> Collected data:
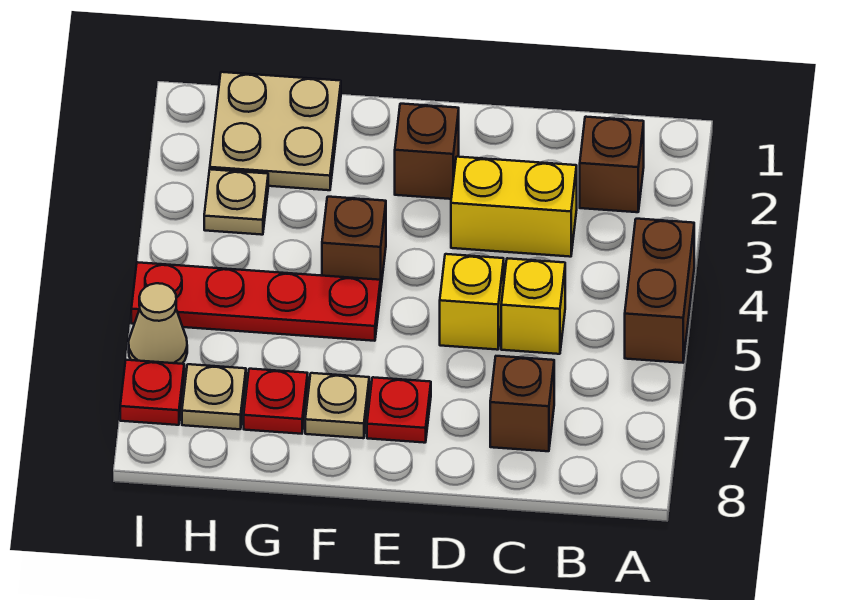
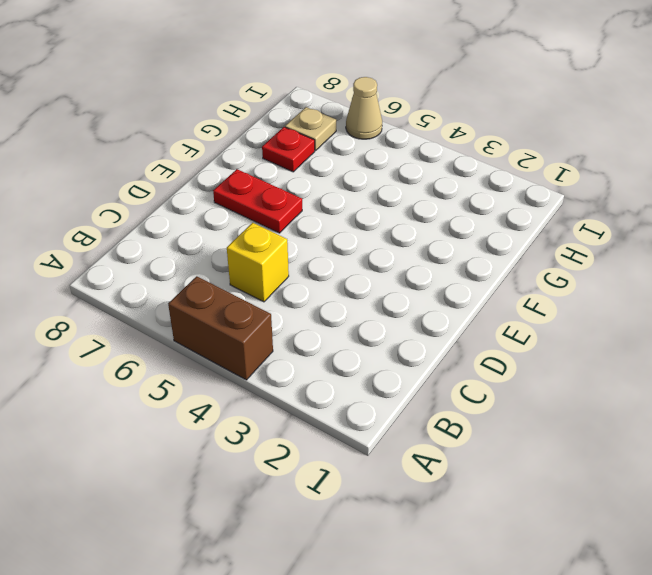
red plate E6:E7 level 1 -> red plate E7 level 1
none -> brown brick B2 level 1
none -> yellow brick C3:D3 level 1
none -> brown brick C7 level 1

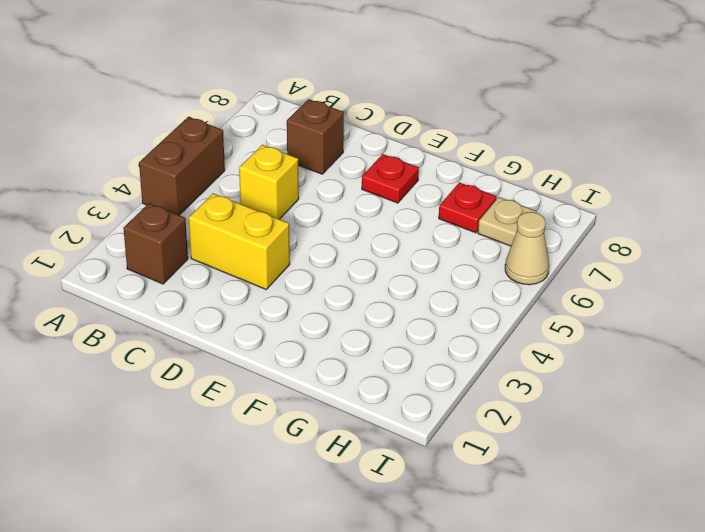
none -> yellow brick D5 level 1
none -> brown brick E2 level 1
none -> brown brick F4 level 1

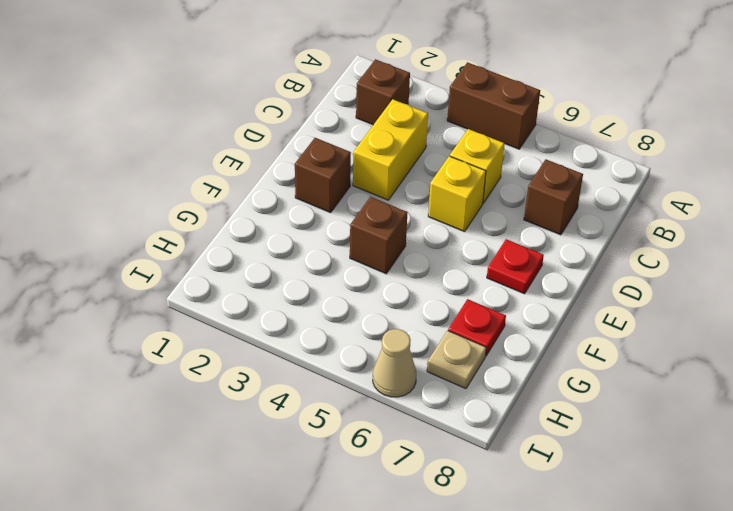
none -> red plate F5:I5 level 1
none -> tan plate F7 level 1
none -> tan plate G1:H2 level 1

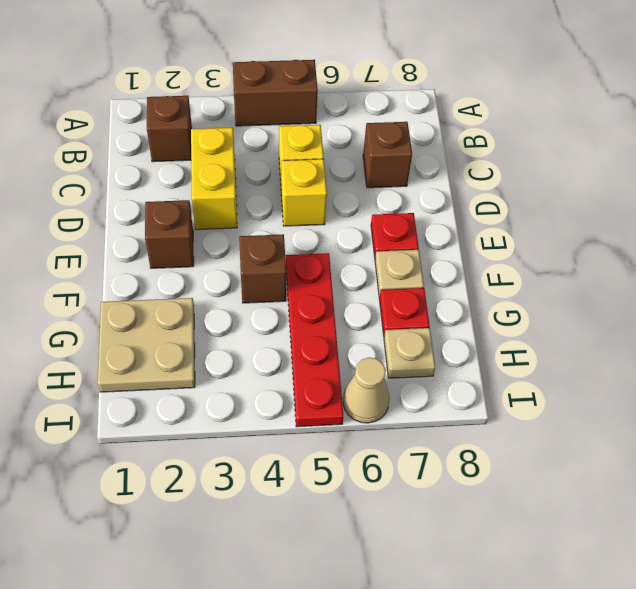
none -> tan plate H3 level 1
none -> red plate I7 level 1

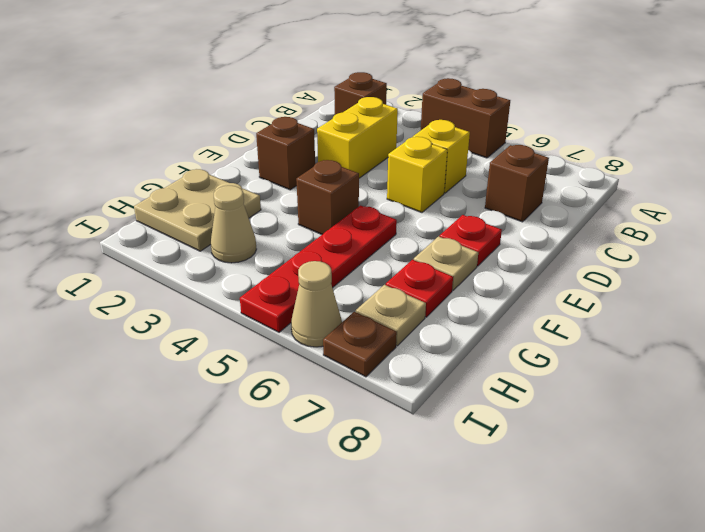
tan cone H3 level 1 -> tan plate H3 level 1
brown plate I7 level 1 -> red plate I7 level 1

> Exercise prompt:
A single number is expected: the count of lines in the entries that carry the string "plate".

> Finished task:
8